*WORK INSTRUCTION*
The records below are to be repeated exactly, and their pictures left out.

┄┄┄┄┄┄

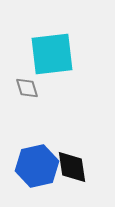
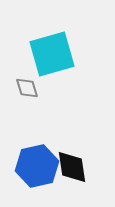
cyan square: rotated 9 degrees counterclockwise
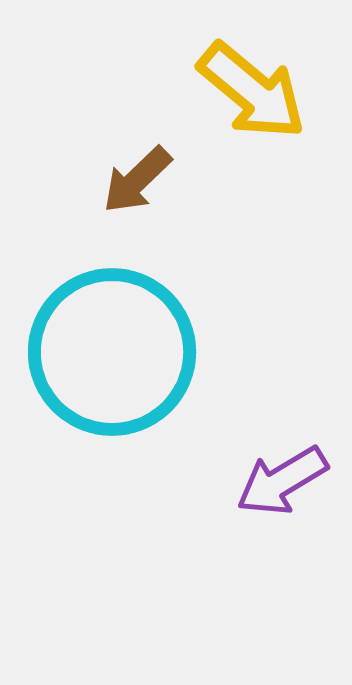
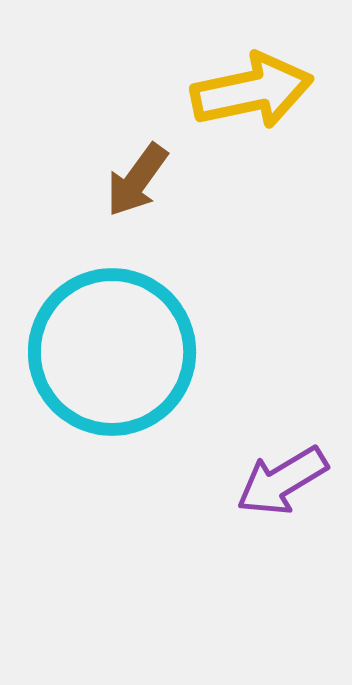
yellow arrow: rotated 52 degrees counterclockwise
brown arrow: rotated 10 degrees counterclockwise
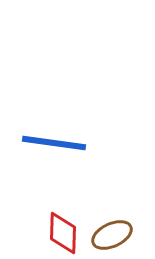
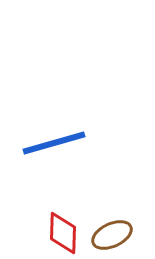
blue line: rotated 24 degrees counterclockwise
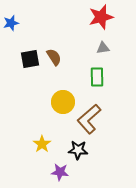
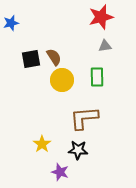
gray triangle: moved 2 px right, 2 px up
black square: moved 1 px right
yellow circle: moved 1 px left, 22 px up
brown L-shape: moved 5 px left, 1 px up; rotated 36 degrees clockwise
purple star: rotated 12 degrees clockwise
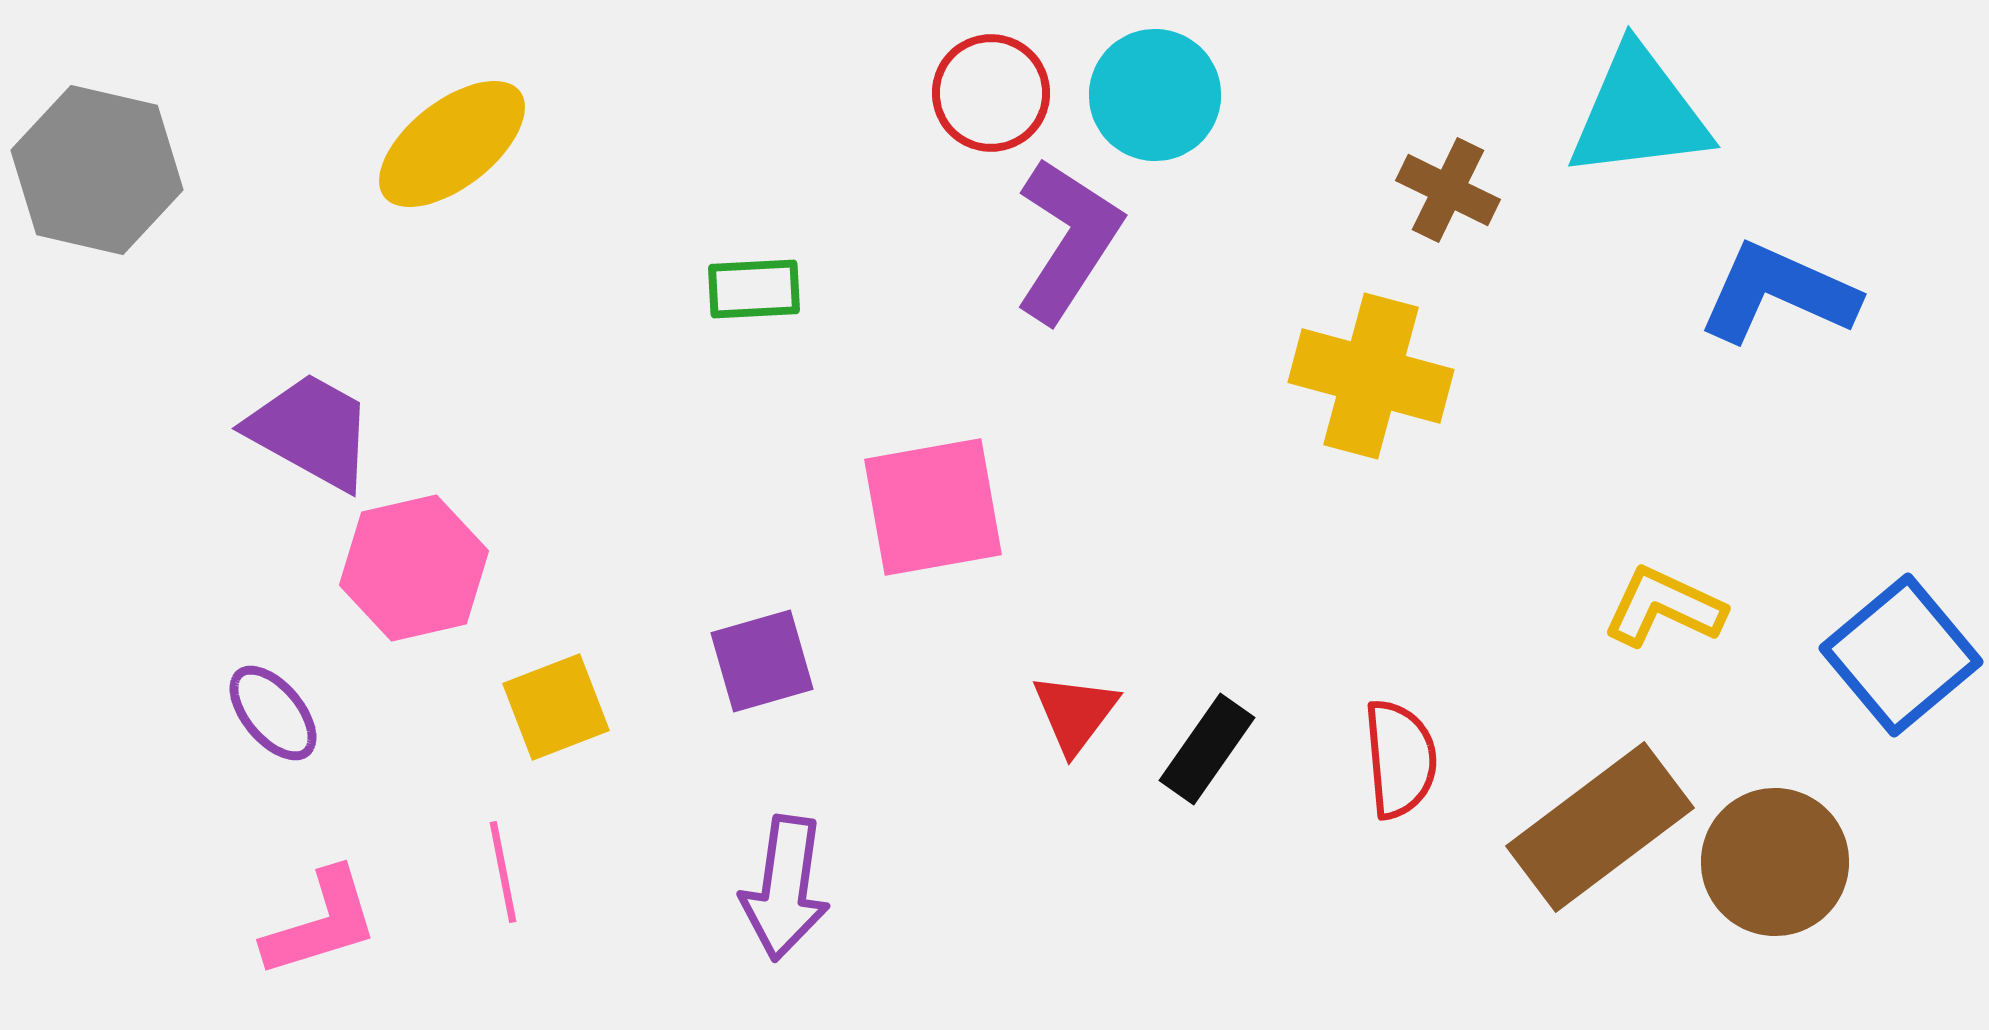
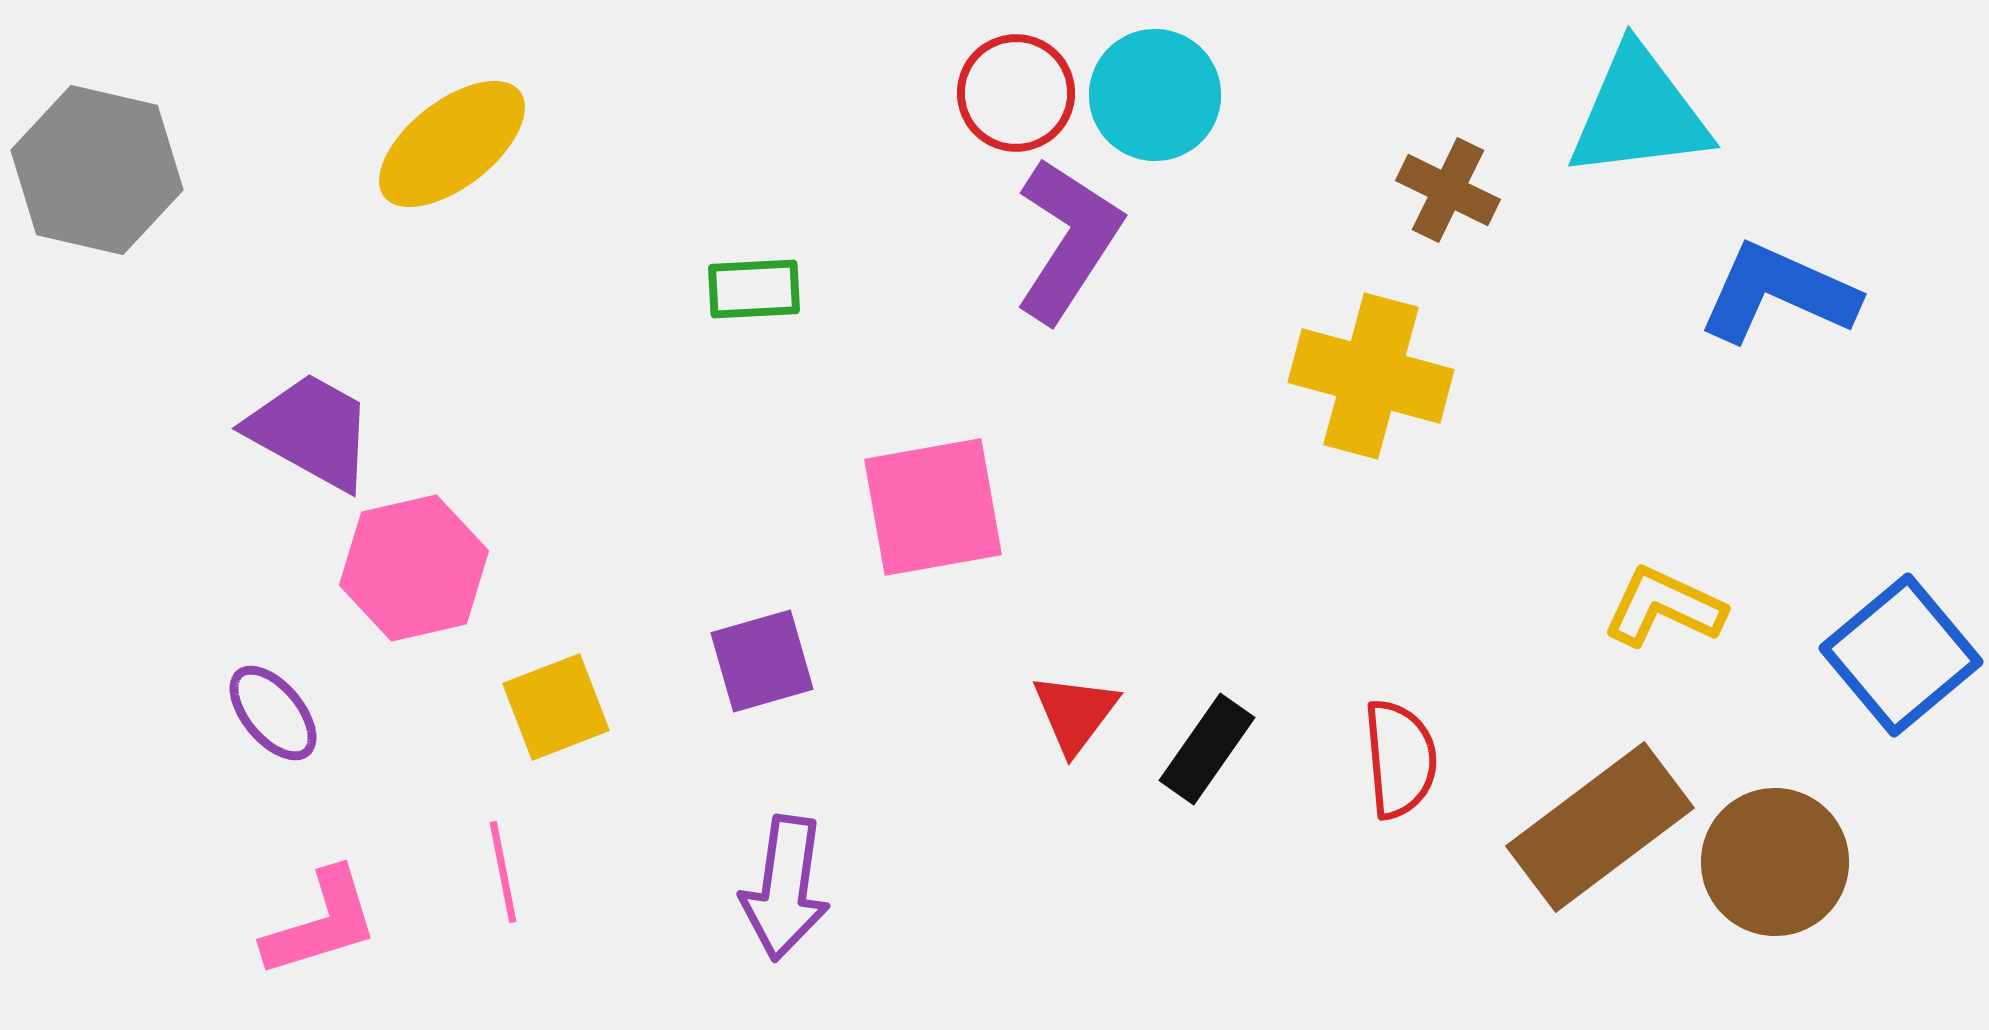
red circle: moved 25 px right
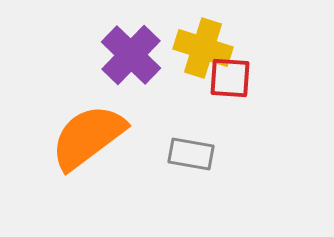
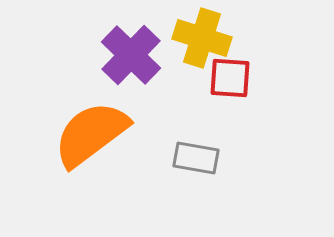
yellow cross: moved 1 px left, 10 px up
orange semicircle: moved 3 px right, 3 px up
gray rectangle: moved 5 px right, 4 px down
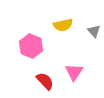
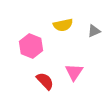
gray triangle: rotated 48 degrees clockwise
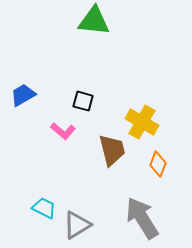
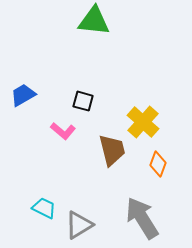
yellow cross: moved 1 px right; rotated 12 degrees clockwise
gray triangle: moved 2 px right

┄┄┄┄┄┄

*EXERCISE RESPONSE*
cyan square: rotated 9 degrees counterclockwise
yellow arrow: rotated 52 degrees counterclockwise
brown arrow: rotated 10 degrees counterclockwise
blue line: rotated 24 degrees counterclockwise
gray triangle: moved 2 px right, 2 px up
black square: moved 1 px right
yellow circle: moved 1 px left, 22 px up
brown L-shape: moved 5 px left, 1 px up; rotated 36 degrees clockwise
purple star: rotated 12 degrees clockwise
red circle: moved 25 px right
yellow cross: moved 1 px left, 10 px up
orange semicircle: moved 3 px right, 3 px up
gray rectangle: moved 5 px right, 4 px down
gray triangle: rotated 48 degrees clockwise
yellow cross: moved 1 px right; rotated 12 degrees clockwise
gray triangle: moved 2 px right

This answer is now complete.